PROBLEM STATEMENT: The answer must be only the lines below from the one holding "black brick G8:H8" down to the one holding "none -> black brick B4 level 3", ends included, printed exactly; please omit all pictures.

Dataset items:
——
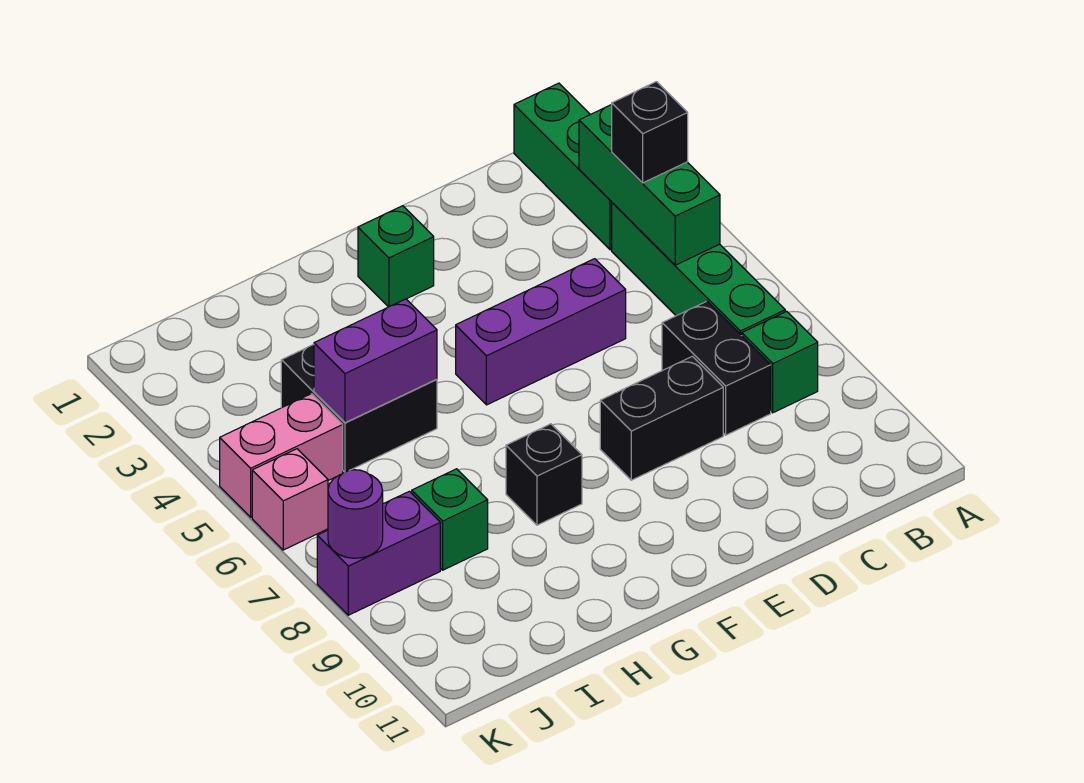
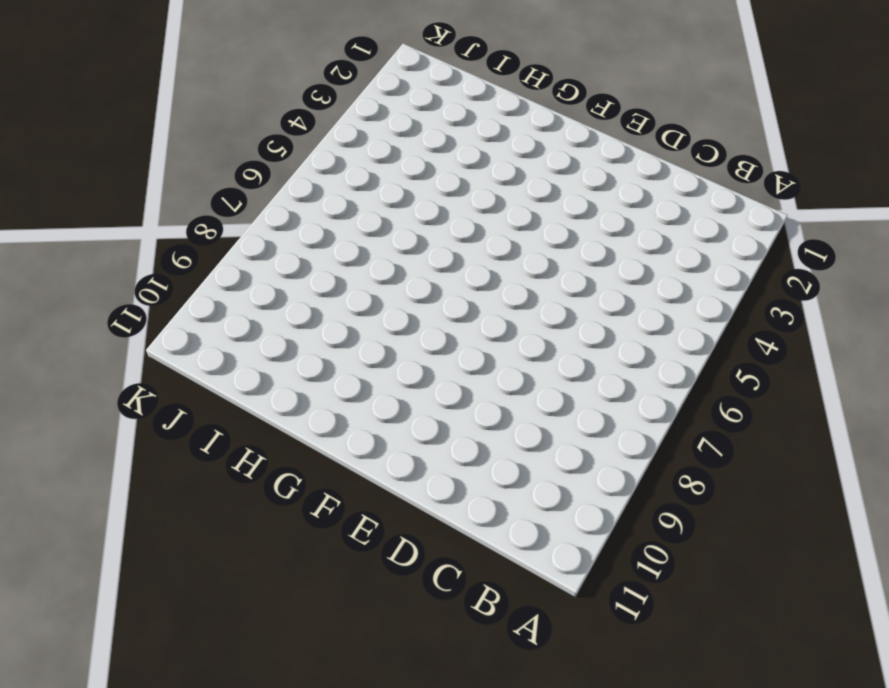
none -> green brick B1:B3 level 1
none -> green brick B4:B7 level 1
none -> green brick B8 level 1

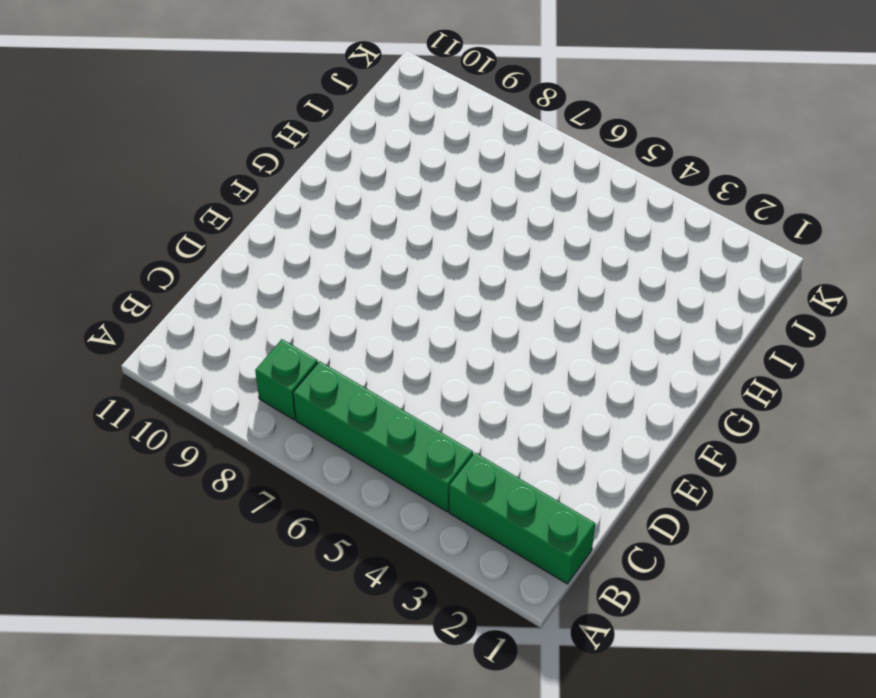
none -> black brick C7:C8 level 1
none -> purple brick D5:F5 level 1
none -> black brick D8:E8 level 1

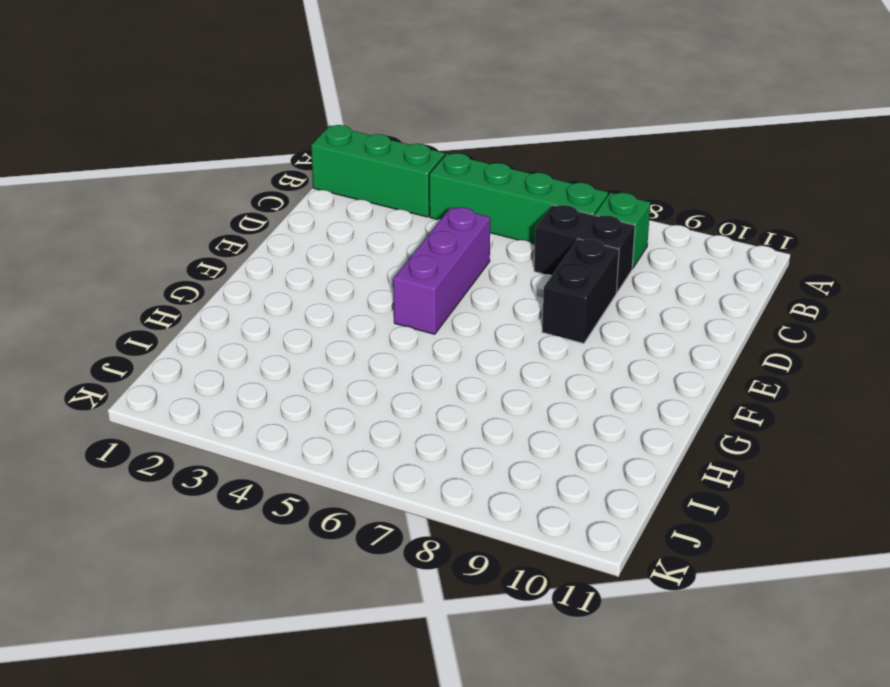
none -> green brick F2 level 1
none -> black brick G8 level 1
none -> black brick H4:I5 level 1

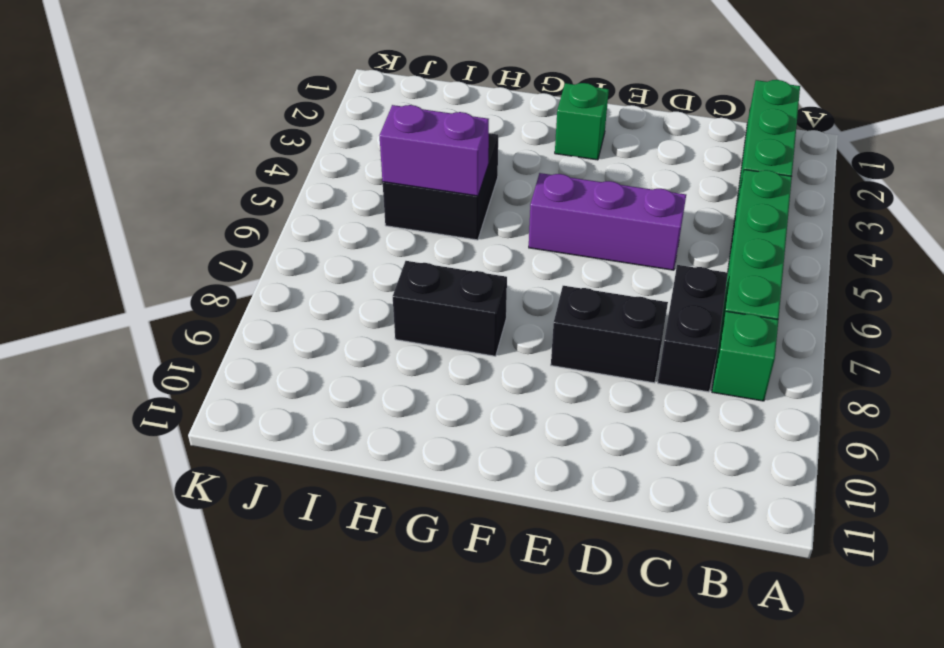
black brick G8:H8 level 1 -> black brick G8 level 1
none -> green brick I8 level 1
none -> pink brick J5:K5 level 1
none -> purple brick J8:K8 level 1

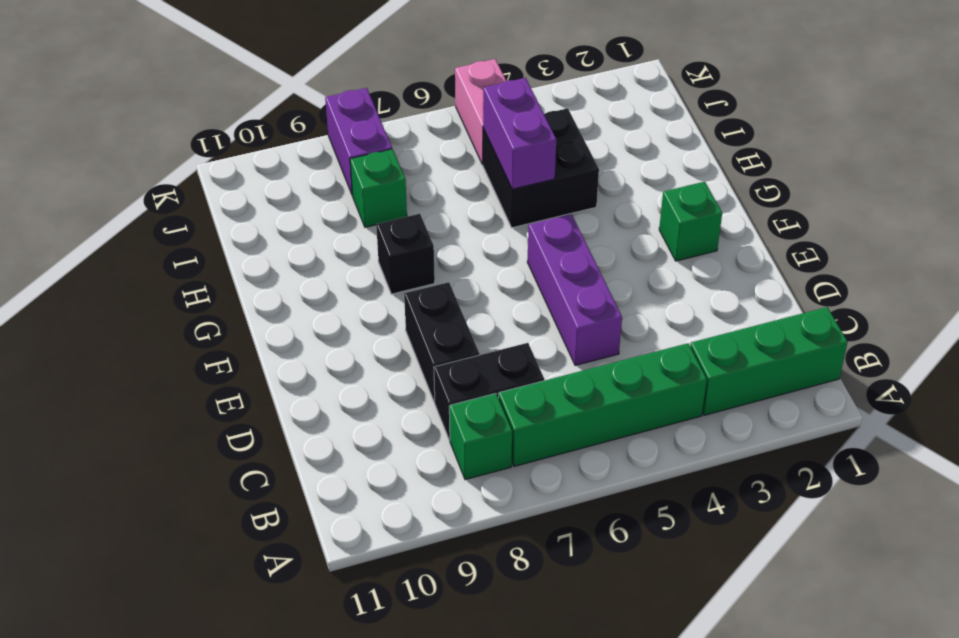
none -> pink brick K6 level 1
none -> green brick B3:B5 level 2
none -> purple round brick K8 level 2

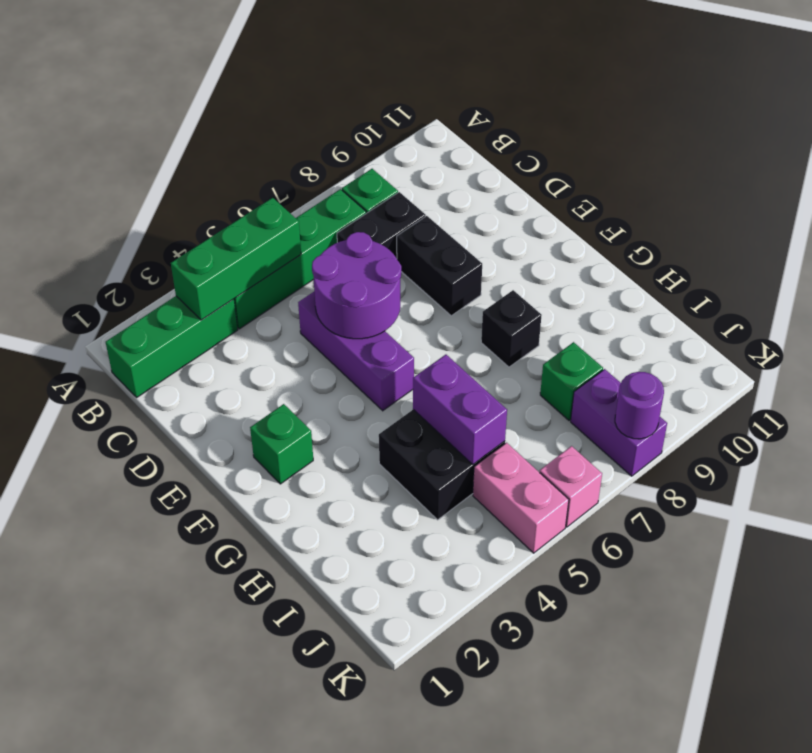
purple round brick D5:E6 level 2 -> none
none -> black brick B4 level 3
——
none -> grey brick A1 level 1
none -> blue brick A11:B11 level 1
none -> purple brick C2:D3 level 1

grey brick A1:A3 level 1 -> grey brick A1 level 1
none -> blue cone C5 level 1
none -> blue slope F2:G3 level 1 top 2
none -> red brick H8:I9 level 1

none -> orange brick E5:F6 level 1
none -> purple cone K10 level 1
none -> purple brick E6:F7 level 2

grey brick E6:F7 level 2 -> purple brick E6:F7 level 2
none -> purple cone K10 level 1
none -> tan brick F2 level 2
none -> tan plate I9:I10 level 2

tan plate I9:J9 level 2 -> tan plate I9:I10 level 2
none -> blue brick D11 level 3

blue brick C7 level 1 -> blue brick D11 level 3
——
RESPONSE TO THE TASK:
black brick G8:H8 level 1 -> black brick G8 level 1
none -> green brick I8 level 1
none -> pink brick J5:K5 level 1
none -> purple brick J8:K8 level 1

none -> pink brick K6 level 1
none -> green brick B3:B5 level 2
none -> purple round brick K8 level 2

purple round brick D5:E6 level 2 -> none
none -> black brick B4 level 3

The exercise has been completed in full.